Below are some entries. Repeat exactly the lines from the one with "Schedule Board: [242,389,491,519]" through the one with "Evvia Tracker: [1056,181,1299,417]", and only those.

━━━ Raw data ━━━

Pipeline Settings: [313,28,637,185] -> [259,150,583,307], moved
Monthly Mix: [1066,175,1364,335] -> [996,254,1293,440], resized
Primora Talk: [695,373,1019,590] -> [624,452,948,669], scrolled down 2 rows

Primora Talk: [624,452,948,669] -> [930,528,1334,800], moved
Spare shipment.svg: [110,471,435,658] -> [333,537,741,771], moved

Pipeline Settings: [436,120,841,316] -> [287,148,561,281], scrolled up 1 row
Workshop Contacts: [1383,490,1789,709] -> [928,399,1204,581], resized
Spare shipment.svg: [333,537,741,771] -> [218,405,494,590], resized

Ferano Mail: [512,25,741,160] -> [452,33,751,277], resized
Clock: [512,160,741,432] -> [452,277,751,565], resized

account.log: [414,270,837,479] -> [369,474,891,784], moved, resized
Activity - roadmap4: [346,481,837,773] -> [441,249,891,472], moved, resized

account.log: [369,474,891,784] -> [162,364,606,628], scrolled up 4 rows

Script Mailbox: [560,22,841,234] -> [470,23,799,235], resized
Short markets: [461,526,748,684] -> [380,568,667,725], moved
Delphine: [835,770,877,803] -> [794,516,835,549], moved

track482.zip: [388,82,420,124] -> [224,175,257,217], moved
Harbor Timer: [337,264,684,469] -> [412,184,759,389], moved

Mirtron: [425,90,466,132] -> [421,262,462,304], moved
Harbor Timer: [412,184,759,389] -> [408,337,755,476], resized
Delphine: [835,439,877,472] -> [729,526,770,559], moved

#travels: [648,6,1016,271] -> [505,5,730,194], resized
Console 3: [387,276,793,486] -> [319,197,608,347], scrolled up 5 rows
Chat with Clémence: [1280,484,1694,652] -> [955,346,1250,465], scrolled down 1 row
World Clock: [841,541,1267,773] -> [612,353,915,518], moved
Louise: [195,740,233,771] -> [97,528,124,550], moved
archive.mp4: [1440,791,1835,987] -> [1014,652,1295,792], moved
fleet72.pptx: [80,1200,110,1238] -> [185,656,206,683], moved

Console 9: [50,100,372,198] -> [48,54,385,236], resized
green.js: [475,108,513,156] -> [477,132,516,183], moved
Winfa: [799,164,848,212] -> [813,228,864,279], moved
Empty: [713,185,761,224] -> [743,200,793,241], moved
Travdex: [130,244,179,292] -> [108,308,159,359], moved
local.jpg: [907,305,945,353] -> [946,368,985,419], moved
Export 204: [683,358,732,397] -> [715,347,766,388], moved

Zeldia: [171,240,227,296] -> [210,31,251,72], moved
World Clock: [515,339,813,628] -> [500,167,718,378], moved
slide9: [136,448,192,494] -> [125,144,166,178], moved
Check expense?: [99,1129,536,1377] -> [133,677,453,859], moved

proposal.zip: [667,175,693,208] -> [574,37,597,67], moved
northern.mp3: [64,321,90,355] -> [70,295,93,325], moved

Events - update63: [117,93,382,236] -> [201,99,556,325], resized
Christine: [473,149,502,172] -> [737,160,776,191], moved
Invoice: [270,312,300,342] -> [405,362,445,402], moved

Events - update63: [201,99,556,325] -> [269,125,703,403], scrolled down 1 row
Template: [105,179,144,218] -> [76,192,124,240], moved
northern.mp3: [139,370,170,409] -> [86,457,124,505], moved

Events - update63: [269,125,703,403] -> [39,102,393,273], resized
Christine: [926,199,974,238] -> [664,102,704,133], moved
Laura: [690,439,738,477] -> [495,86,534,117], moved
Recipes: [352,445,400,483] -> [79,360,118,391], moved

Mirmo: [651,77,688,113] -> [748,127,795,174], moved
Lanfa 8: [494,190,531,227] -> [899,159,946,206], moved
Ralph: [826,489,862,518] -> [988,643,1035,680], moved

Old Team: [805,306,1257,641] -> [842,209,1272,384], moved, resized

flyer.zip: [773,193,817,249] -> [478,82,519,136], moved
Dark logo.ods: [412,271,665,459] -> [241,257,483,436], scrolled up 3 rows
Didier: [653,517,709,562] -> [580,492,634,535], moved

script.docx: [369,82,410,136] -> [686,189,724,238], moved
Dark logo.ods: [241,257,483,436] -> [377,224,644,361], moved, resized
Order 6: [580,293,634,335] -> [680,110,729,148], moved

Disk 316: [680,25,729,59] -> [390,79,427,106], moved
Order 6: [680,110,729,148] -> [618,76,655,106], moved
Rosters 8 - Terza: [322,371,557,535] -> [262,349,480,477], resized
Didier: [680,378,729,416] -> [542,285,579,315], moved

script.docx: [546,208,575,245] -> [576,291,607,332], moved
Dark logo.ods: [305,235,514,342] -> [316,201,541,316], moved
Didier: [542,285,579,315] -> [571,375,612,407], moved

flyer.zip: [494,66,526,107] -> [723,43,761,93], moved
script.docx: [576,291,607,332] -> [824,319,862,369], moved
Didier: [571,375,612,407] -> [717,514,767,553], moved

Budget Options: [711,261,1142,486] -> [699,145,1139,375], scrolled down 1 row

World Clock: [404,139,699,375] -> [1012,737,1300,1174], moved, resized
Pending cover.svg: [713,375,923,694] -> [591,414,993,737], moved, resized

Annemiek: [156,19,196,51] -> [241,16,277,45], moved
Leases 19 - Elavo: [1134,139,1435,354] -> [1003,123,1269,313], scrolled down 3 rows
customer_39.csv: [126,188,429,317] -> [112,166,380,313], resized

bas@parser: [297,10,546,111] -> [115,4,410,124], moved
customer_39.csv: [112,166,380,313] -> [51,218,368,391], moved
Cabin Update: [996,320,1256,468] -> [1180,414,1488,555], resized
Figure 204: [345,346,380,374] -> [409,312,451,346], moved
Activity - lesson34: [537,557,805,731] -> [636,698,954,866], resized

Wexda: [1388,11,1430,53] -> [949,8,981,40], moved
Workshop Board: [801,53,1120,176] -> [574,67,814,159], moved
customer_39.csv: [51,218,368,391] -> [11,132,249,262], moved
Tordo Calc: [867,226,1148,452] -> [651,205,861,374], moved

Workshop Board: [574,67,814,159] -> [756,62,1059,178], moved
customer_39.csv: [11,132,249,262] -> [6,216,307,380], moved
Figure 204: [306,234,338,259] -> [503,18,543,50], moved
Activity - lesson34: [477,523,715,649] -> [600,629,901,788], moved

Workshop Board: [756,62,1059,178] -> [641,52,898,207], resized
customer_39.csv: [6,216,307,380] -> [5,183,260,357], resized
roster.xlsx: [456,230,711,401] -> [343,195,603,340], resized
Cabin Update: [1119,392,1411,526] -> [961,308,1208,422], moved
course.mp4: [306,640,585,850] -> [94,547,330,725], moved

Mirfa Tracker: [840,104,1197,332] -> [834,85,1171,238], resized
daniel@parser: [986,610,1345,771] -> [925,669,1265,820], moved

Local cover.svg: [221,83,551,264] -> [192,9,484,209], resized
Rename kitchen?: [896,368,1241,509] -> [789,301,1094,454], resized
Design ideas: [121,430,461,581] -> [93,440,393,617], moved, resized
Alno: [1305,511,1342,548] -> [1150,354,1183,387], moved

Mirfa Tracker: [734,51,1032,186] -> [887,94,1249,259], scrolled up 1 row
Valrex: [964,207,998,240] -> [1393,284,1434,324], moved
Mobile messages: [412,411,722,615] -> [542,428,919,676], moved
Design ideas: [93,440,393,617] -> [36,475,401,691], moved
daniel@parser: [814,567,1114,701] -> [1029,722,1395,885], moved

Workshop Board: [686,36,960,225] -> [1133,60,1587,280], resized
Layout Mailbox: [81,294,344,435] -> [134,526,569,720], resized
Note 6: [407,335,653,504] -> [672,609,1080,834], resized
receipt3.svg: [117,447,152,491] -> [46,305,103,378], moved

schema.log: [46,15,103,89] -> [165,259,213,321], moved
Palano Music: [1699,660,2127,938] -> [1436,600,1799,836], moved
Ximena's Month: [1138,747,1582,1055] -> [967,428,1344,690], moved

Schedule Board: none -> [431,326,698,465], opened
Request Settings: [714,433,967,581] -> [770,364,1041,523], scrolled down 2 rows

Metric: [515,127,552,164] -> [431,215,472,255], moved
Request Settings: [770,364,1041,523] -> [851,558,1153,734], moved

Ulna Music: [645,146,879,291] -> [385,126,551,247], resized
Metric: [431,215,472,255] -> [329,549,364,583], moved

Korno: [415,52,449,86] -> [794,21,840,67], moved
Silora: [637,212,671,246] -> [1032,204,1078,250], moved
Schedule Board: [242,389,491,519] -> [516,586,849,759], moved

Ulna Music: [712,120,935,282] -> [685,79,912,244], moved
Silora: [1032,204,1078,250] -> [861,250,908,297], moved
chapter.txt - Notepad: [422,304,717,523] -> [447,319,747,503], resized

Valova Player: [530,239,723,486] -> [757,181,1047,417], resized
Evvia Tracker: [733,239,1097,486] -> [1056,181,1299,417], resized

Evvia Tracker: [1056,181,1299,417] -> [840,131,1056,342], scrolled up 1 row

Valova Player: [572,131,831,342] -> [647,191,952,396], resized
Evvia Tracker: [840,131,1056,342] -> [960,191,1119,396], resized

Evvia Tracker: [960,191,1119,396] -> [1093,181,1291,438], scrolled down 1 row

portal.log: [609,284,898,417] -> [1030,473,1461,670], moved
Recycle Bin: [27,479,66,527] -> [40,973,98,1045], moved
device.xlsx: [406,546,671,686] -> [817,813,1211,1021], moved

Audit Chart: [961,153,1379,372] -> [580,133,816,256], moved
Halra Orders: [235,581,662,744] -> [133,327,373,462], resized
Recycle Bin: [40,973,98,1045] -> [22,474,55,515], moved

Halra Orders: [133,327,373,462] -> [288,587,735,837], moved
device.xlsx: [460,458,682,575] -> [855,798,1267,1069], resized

━━━

**Result for this task**
Schedule Board: [242,389,491,519] -> [516,586,849,759], moved

Ulna Music: [712,120,935,282] -> [685,79,912,244], moved
Silora: [1032,204,1078,250] -> [861,250,908,297], moved
chapter.txt - Notepad: [422,304,717,523] -> [447,319,747,503], resized

Valova Player: [530,239,723,486] -> [757,181,1047,417], resized
Evvia Tracker: [733,239,1097,486] -> [1056,181,1299,417], resized

Evvia Tracker: [1056,181,1299,417] -> [840,131,1056,342], scrolled up 1 row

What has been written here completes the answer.